What you need to do — Print this span of the material below exactly: the line with "P1 pin 1: N23 -> N6", the line with "R5: 680 (N16, N26) -> 1.5k (N16, N26)", and every line between them, but nothing else.

Data for this exercise —
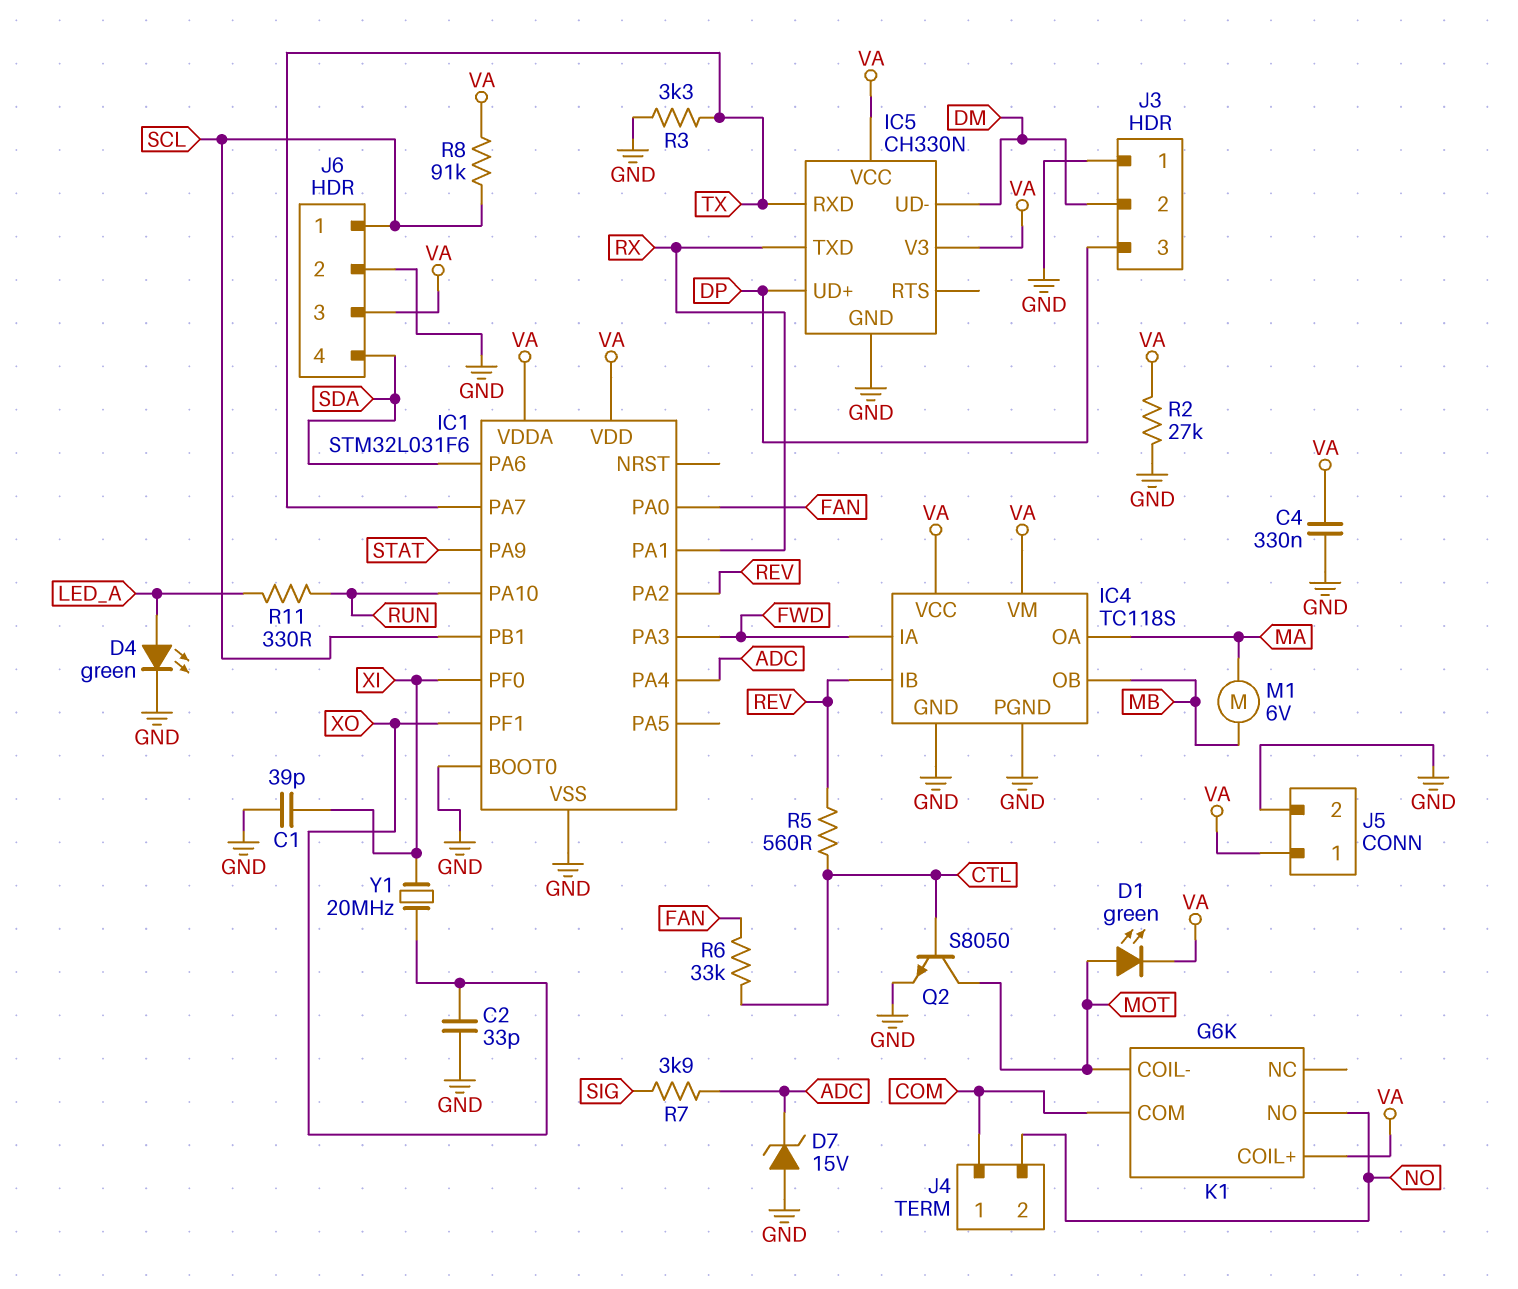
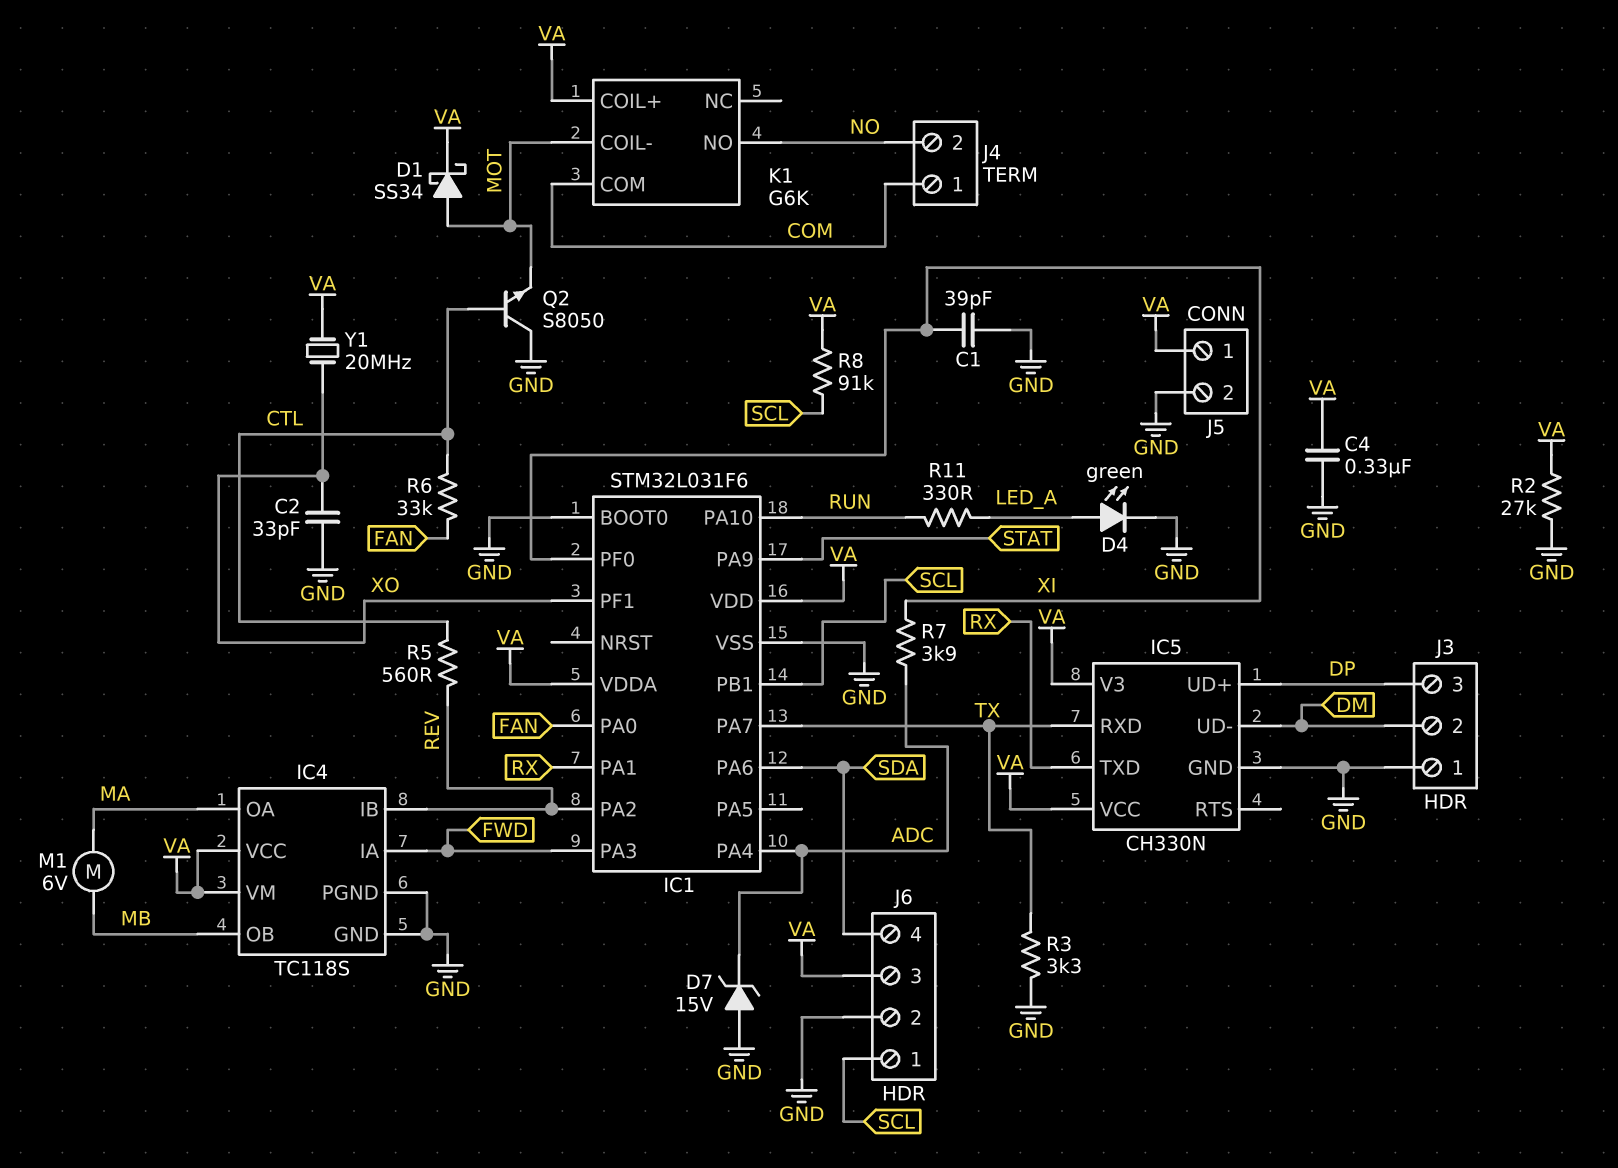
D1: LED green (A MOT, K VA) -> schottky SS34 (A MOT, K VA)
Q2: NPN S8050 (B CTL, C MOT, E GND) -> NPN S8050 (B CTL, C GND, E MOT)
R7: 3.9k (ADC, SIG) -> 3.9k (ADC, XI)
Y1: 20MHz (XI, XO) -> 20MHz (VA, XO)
---
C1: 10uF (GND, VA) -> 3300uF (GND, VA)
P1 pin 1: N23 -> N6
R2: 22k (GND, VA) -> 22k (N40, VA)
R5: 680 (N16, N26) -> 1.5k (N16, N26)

Response —
P1 pin 1: N23 -> N6
R2: 22k (GND, VA) -> 22k (N40, VA)
R5: 680 (N16, N26) -> 1.5k (N16, N26)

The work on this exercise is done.